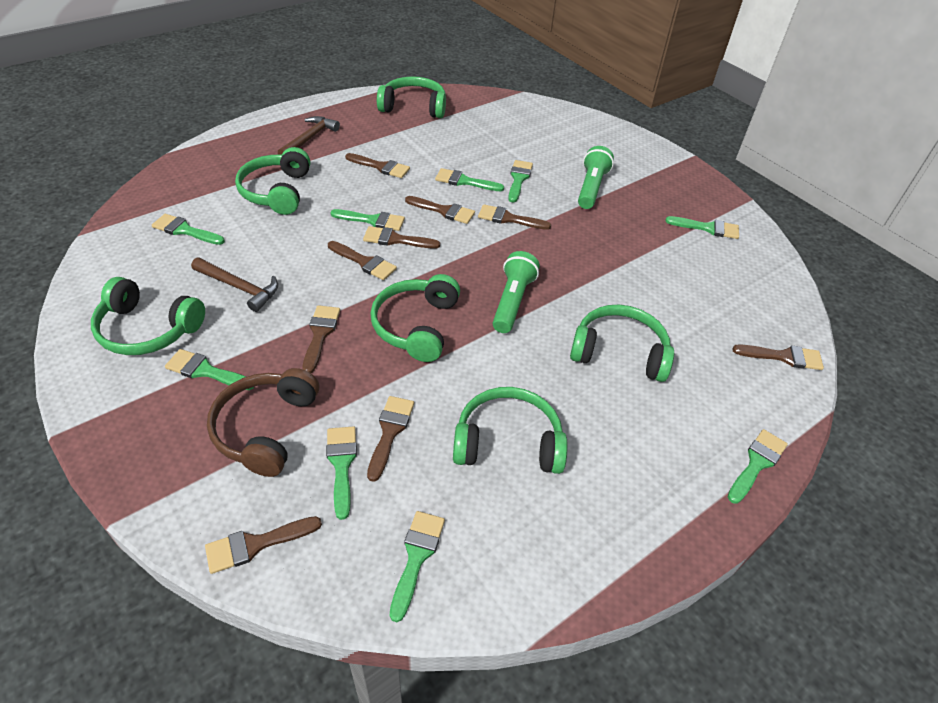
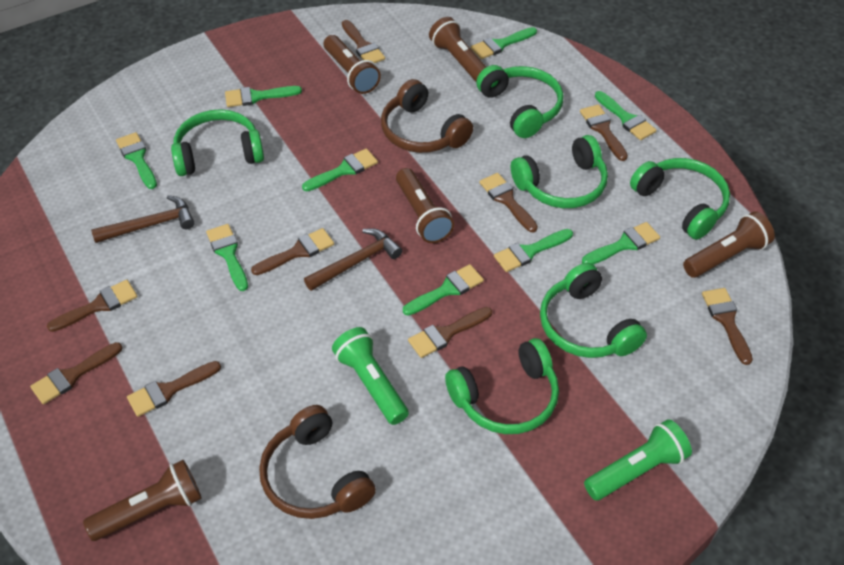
brown flashlight: 0 -> 5
brown headphones: 1 -> 2

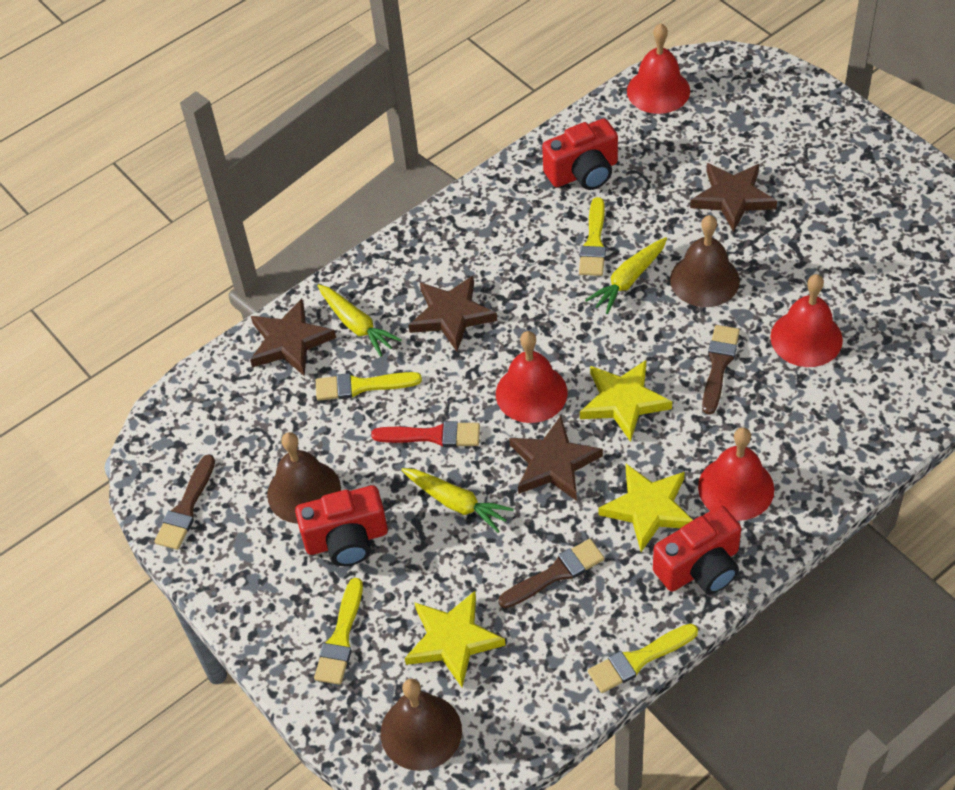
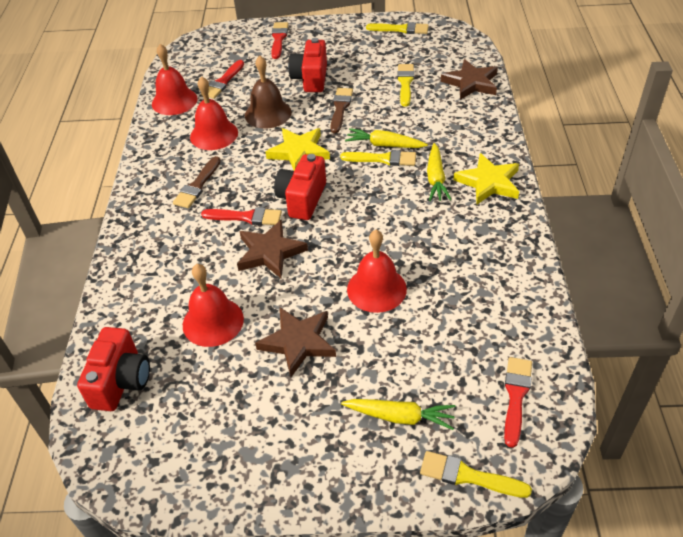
brown bell: 3 -> 1
brown brush: 3 -> 2
brown star: 4 -> 3
red brush: 1 -> 4
yellow star: 3 -> 2

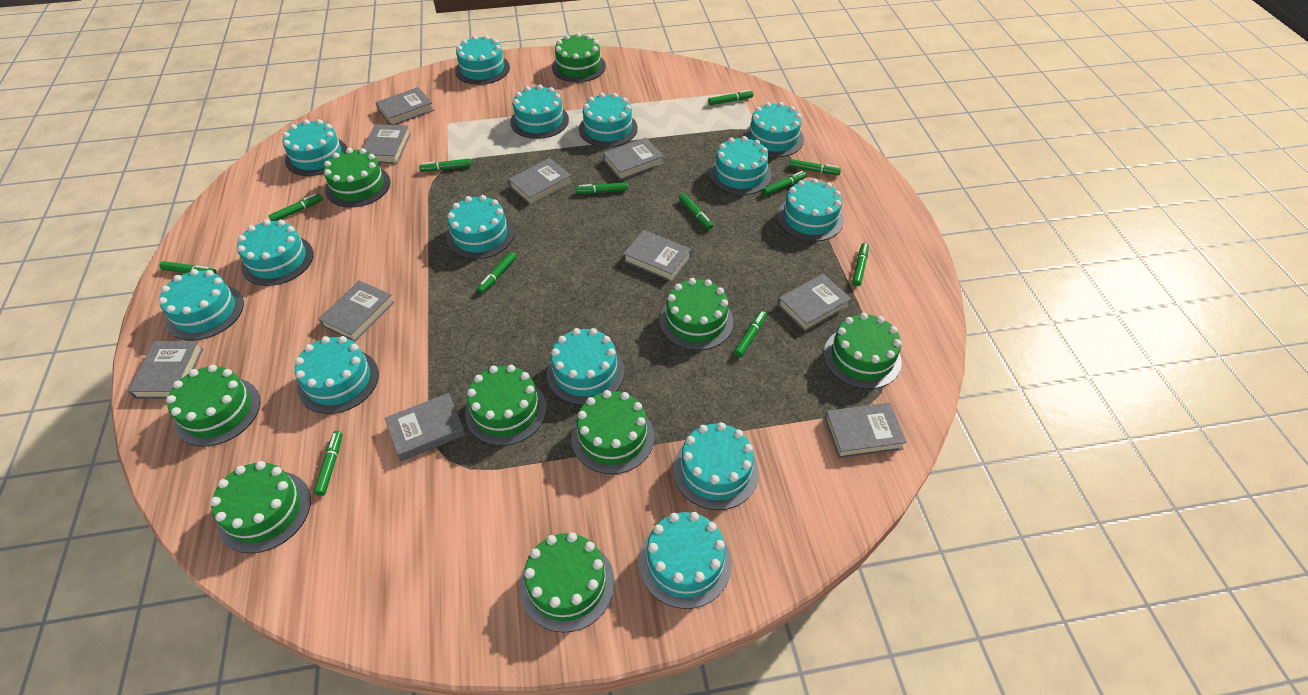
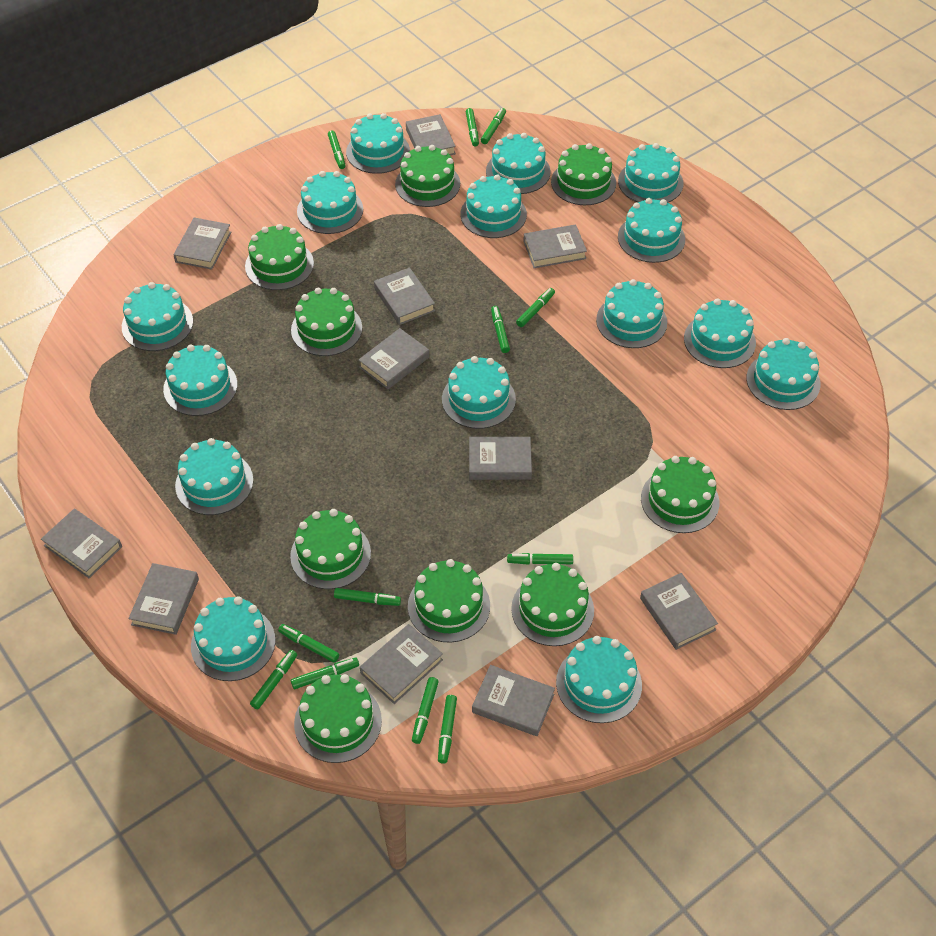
grey book: 10 -> 11
turquoise cake: 14 -> 15

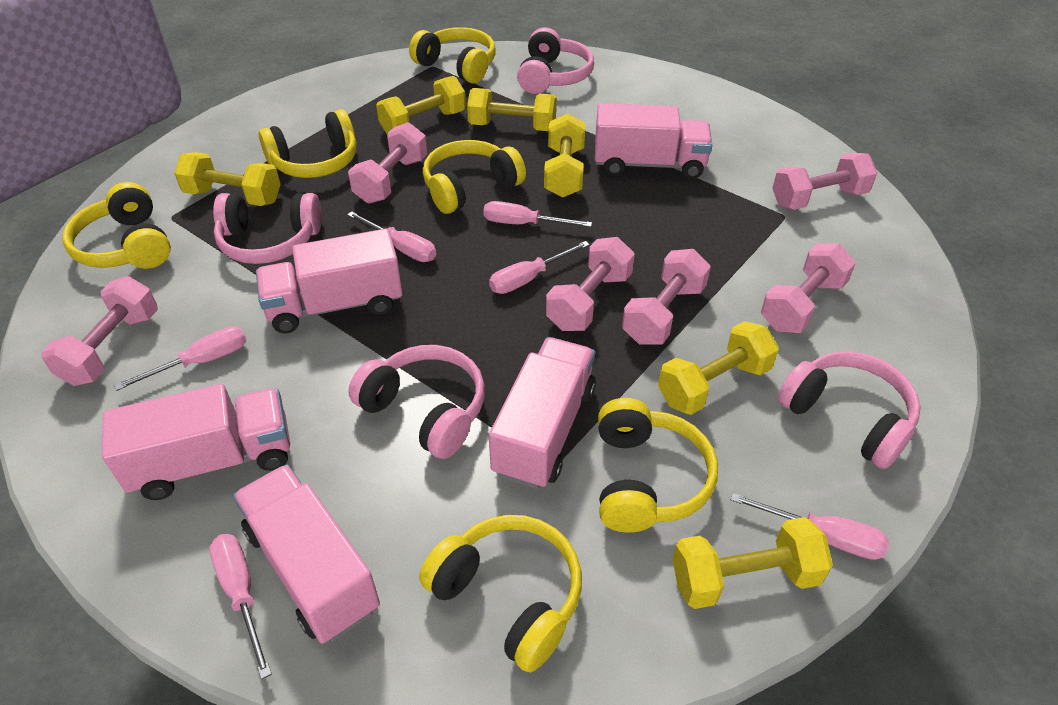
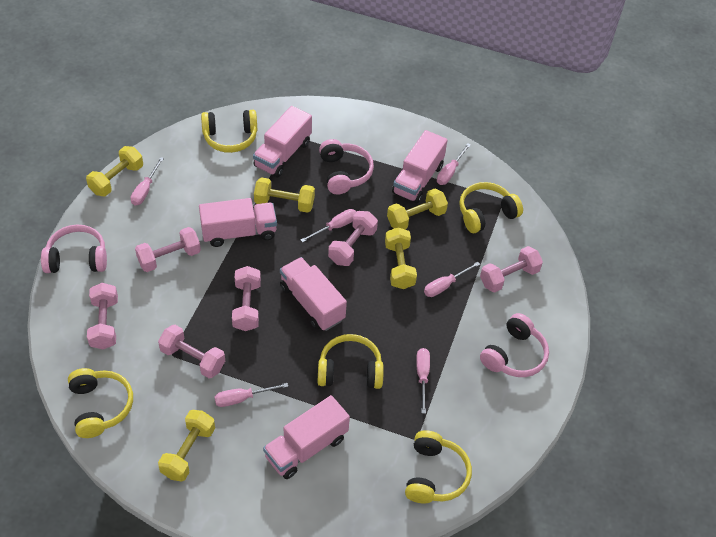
pink headphones: 4 -> 3
yellow dumbbell: 6 -> 5
yellow headphones: 6 -> 5

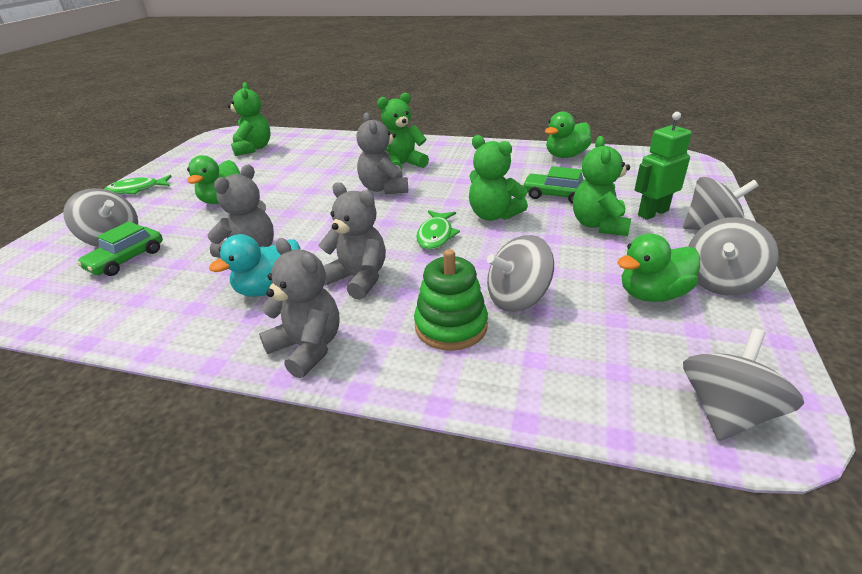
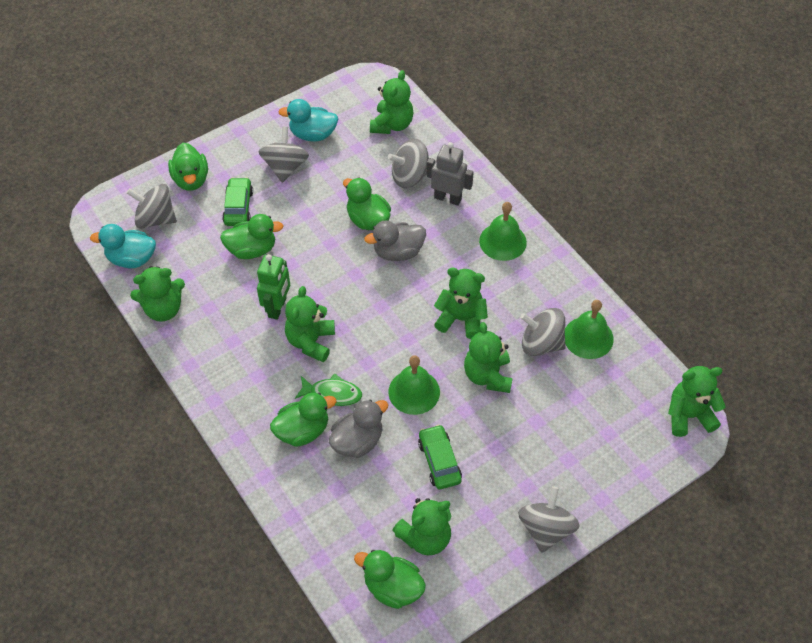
green bell: 0 -> 3
green duck: 3 -> 5
green fish: 2 -> 1
green stacking toy: 1 -> 0
green teddy bear: 4 -> 7
grey duck: 0 -> 2
grey robot: 0 -> 1
grey teddy bear: 4 -> 0
turquoise duck: 1 -> 2

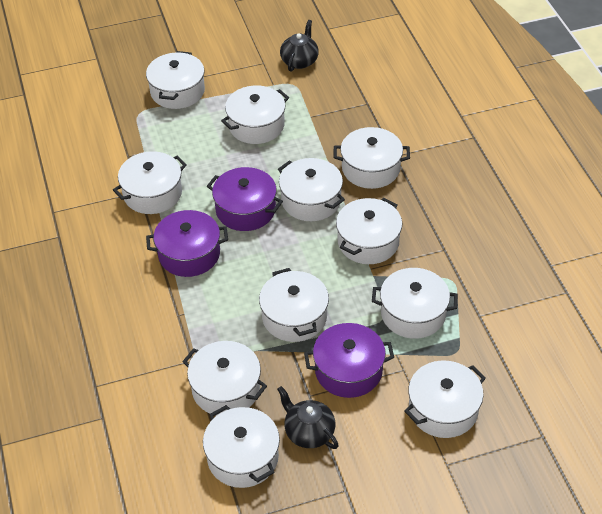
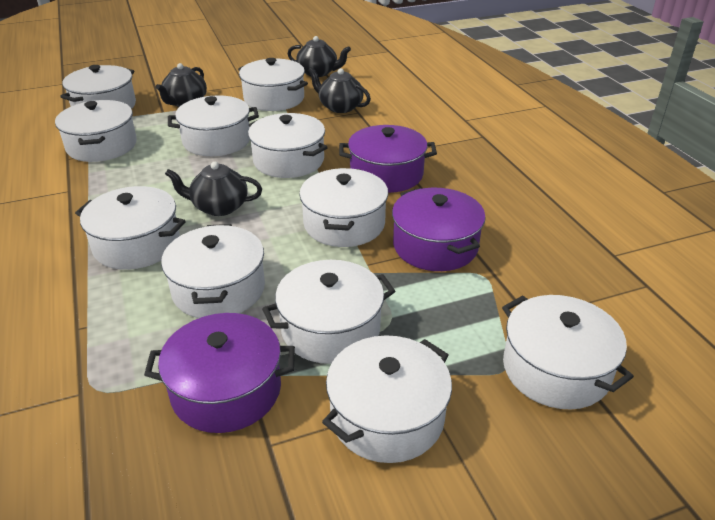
black teapot: 2 -> 4

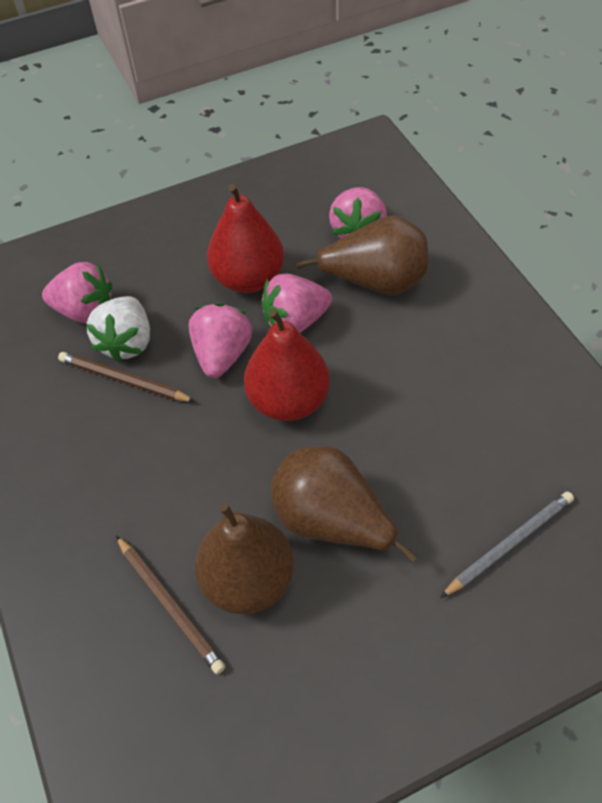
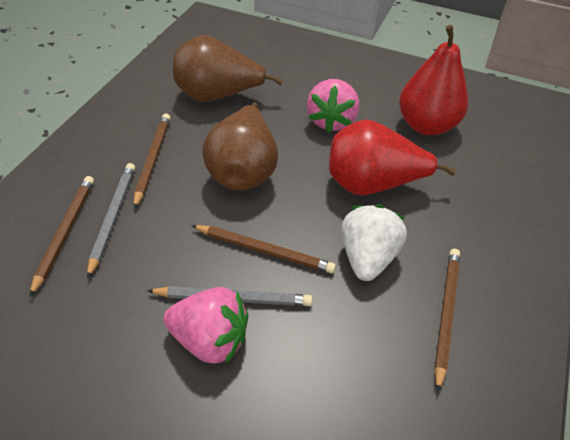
brown pear: 3 -> 2
brown pencil: 2 -> 4
grey pencil: 1 -> 2
pink strawberry: 4 -> 2

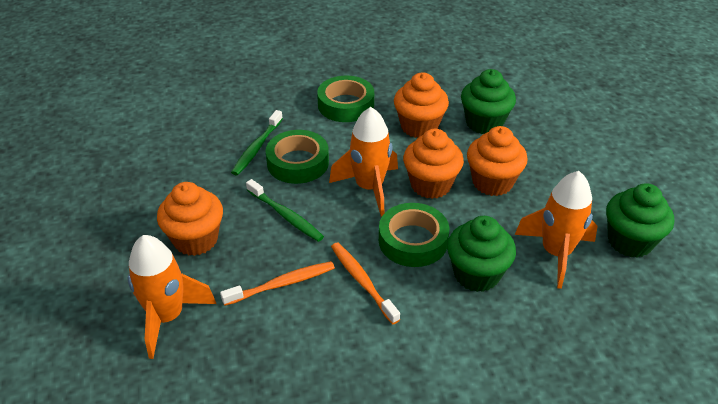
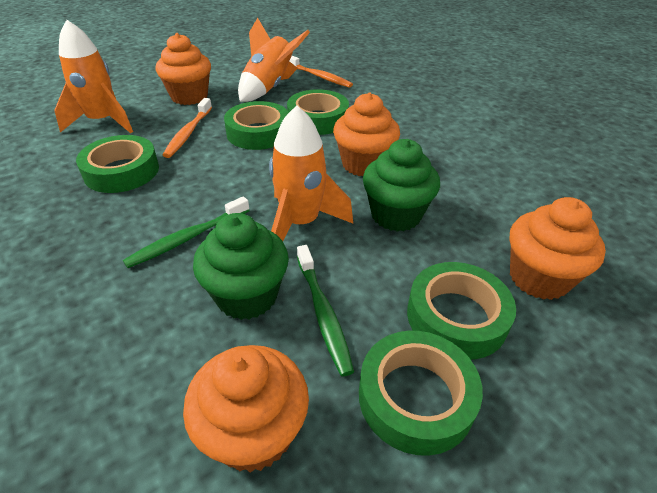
green cupcake: 3 -> 2
green tape: 3 -> 5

(What the task asks): Looking at the material above, count the lines that carry the word "brown" and answer with the count alone.

(Result of this exercise): 7